▸ **DIRECTIONS FOR THIS TASK**
Repeat all of the data word for word so that only the pictures are missing from the copy.

(Records from a dataset)
- Opening Delimiter -

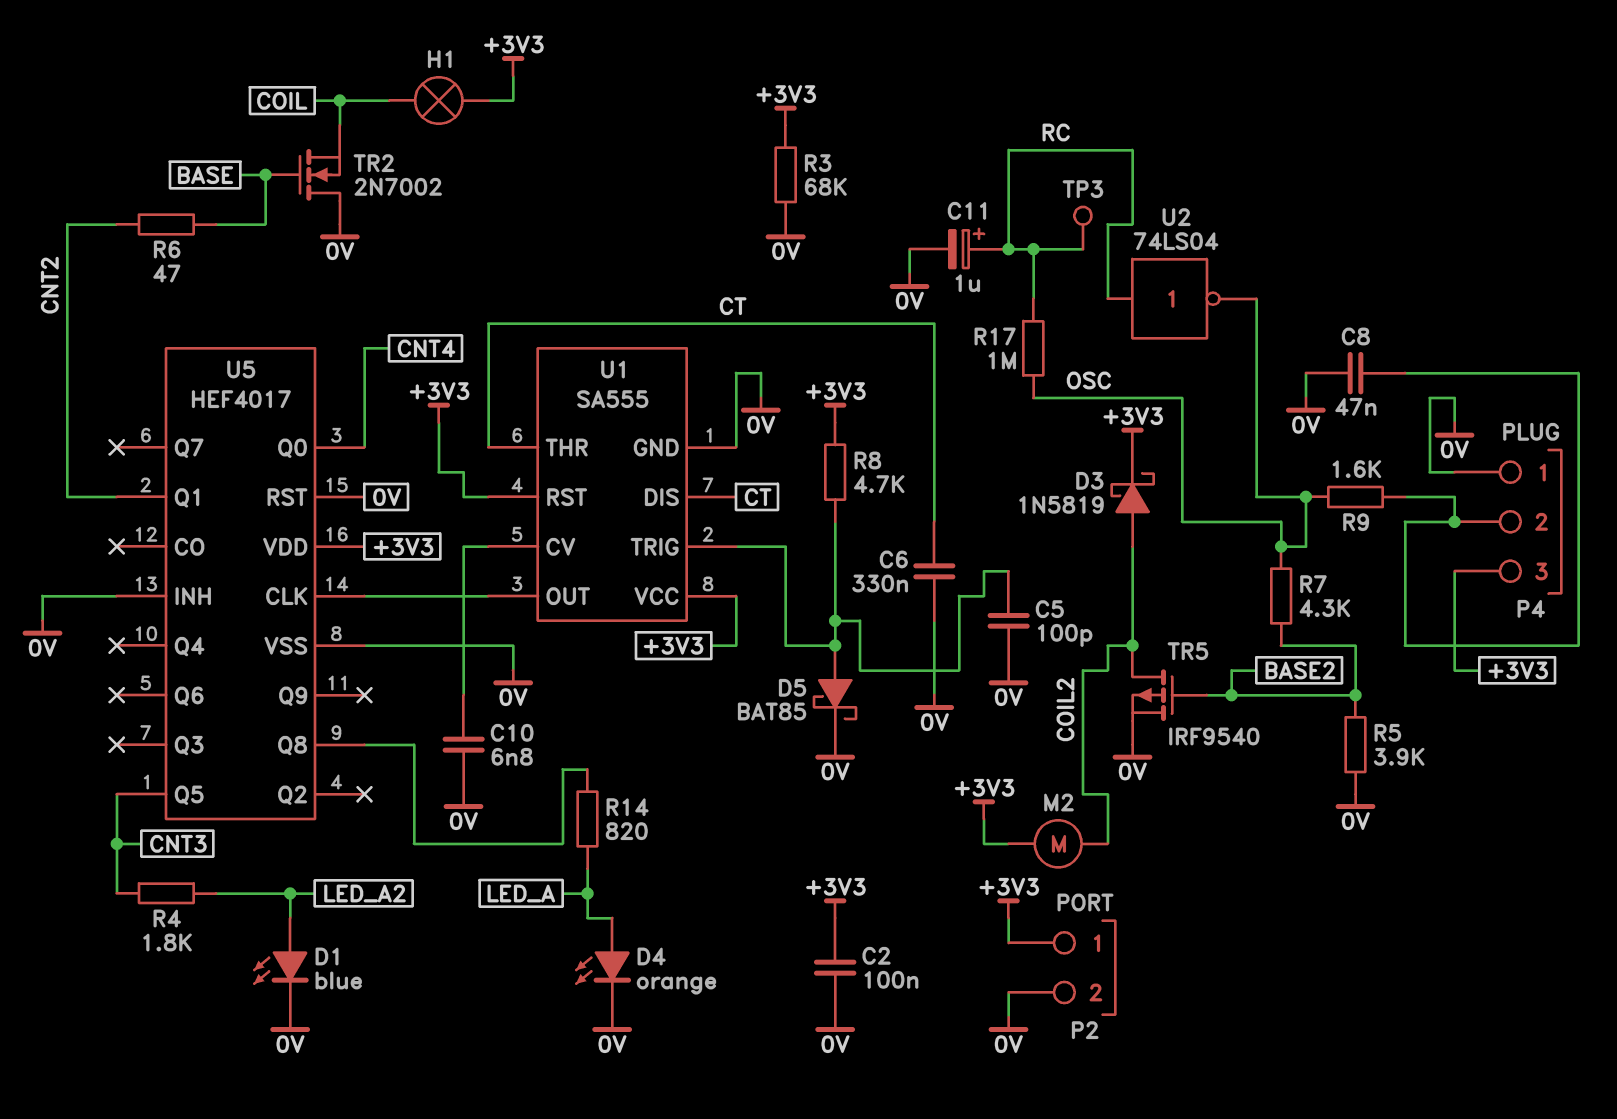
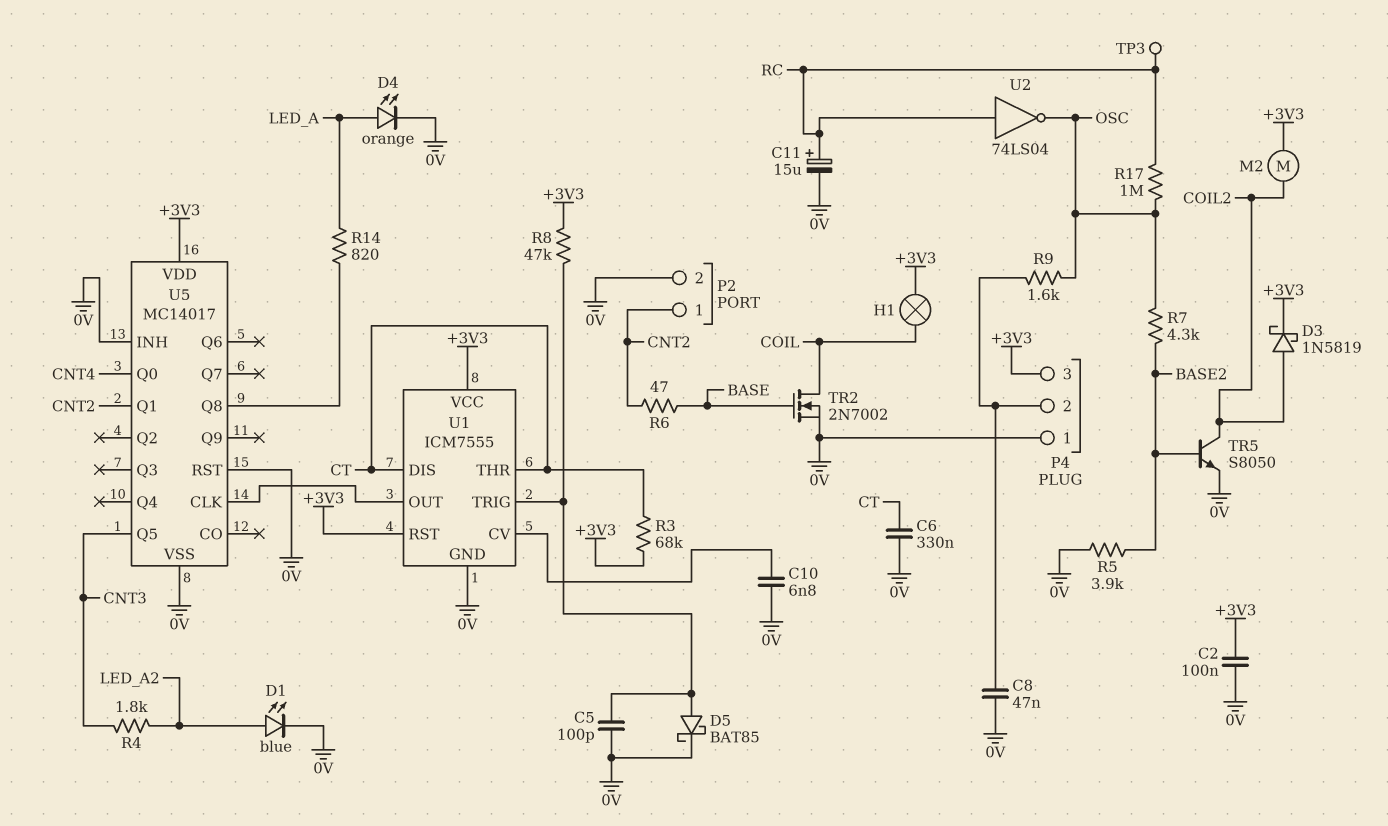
C11: 1uF (plus RC, minus 0V) -> 15uF (plus RC, minus 0V)
P2 pin 1: +3V3 -> CNT2
R3: 68k (+3V3, 0V) -> 68k (+3V3, CT)
R8: 4.7k (+3V3, U1/TRIG) -> 47k (+3V3, U1/TRIG)
TR2: NMOS 2N7002 (G BASE, D 0V, S COIL) -> NMOS 2N7002 (G BASE, D COIL, S 0V)
TR5: PMOS IRF9540 (G BASE2, D COIL2, S 0V) -> NPN S8050 (B BASE2, C COIL2, E 0V)
U1: SA555 -> ICM7555
U5: HEF4017 -> MC14017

- Closing Delimiter -

▸ **SOLUTION TO THIS PROBLEM**
C11: 1uF (plus RC, minus 0V) -> 15uF (plus RC, minus 0V)
P2 pin 1: +3V3 -> CNT2
R3: 68k (+3V3, 0V) -> 68k (+3V3, CT)
R8: 4.7k (+3V3, U1/TRIG) -> 47k (+3V3, U1/TRIG)
TR2: NMOS 2N7002 (G BASE, D 0V, S COIL) -> NMOS 2N7002 (G BASE, D COIL, S 0V)
TR5: PMOS IRF9540 (G BASE2, D COIL2, S 0V) -> NPN S8050 (B BASE2, C COIL2, E 0V)
U1: SA555 -> ICM7555
U5: HEF4017 -> MC14017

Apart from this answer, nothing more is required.